→ REQUEST
Write out all of the records below precisely as given, omitting the images.

(Object quantity data)
┏━━
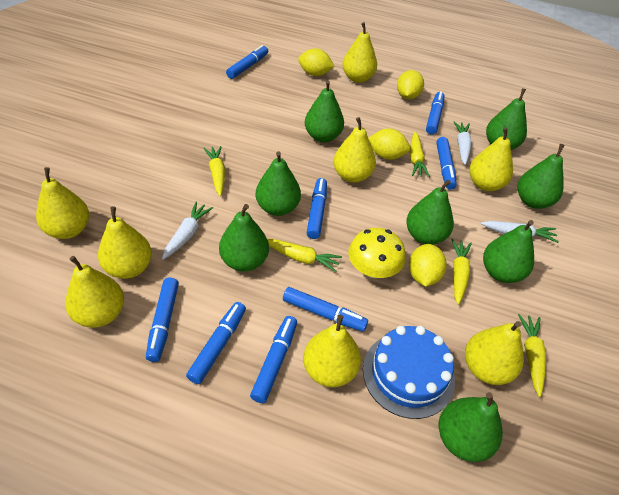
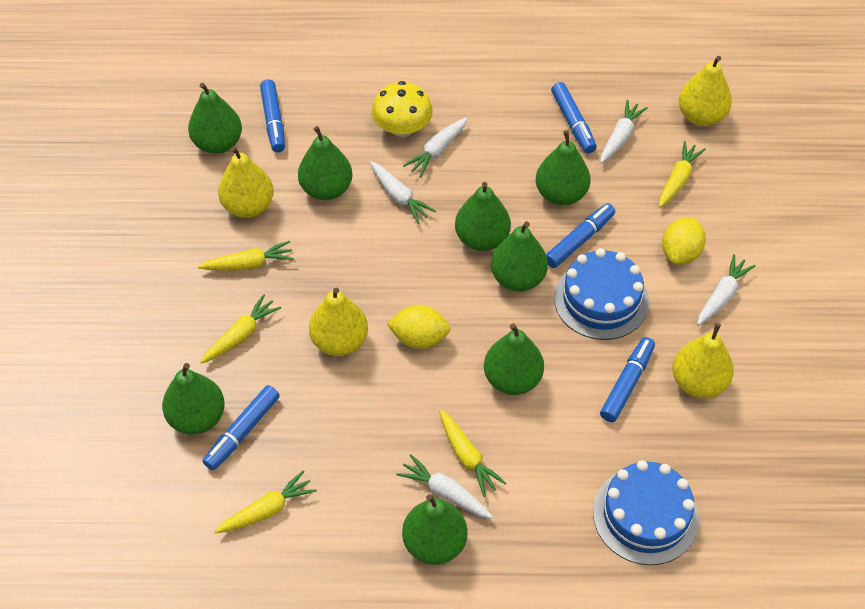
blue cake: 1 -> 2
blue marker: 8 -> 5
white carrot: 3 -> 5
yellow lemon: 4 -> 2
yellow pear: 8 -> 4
┗━━
→ OUTPUT FOR THIS TASK
blue cake: 1 -> 2
blue marker: 8 -> 5
white carrot: 3 -> 5
yellow lemon: 4 -> 2
yellow pear: 8 -> 4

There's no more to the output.